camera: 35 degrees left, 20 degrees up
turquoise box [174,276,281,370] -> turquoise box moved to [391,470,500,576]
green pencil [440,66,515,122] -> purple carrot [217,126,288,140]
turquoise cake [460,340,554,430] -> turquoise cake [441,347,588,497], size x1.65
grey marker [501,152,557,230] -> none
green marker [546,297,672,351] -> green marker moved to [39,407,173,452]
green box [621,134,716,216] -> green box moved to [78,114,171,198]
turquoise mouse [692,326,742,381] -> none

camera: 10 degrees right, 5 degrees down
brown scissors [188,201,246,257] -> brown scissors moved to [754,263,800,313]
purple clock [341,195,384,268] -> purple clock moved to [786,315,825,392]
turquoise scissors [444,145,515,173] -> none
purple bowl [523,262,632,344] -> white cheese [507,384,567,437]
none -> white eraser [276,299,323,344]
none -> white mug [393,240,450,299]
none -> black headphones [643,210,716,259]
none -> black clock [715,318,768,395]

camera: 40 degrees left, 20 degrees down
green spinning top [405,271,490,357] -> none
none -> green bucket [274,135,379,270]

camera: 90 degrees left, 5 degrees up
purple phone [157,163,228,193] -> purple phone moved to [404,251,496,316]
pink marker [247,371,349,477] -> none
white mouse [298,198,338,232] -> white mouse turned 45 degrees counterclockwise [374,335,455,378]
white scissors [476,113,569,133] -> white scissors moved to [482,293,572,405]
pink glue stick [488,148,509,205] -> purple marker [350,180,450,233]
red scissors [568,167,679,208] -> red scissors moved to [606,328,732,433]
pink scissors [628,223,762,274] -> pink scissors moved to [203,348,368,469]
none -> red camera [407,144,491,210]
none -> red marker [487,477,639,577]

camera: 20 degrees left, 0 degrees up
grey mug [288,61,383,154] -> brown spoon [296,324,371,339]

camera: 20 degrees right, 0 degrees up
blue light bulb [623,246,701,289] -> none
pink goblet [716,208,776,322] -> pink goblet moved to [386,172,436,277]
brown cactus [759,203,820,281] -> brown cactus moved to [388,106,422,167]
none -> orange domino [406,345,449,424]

---*---

INSTRUCTION:
Could you repeat exactly the lines in the listing above from the one with "turquoise scissors [444,145,515,173] -> none" down to the one with "white mouse [298,198,338,232]"? Include both of those lines.

RESPONSE TO THE EXERCISE:
turquoise scissors [444,145,515,173] -> none
purple bowl [523,262,632,344] -> white cheese [507,384,567,437]
none -> white eraser [276,299,323,344]
none -> white mug [393,240,450,299]
none -> black headphones [643,210,716,259]
none -> black clock [715,318,768,395]

camera: 40 degrees left, 20 degrees down
green spinning top [405,271,490,357] -> none
none -> green bucket [274,135,379,270]

camera: 90 degrees left, 5 degrees up
purple phone [157,163,228,193] -> purple phone moved to [404,251,496,316]
pink marker [247,371,349,477] -> none
white mouse [298,198,338,232] -> white mouse turned 45 degrees counterclockwise [374,335,455,378]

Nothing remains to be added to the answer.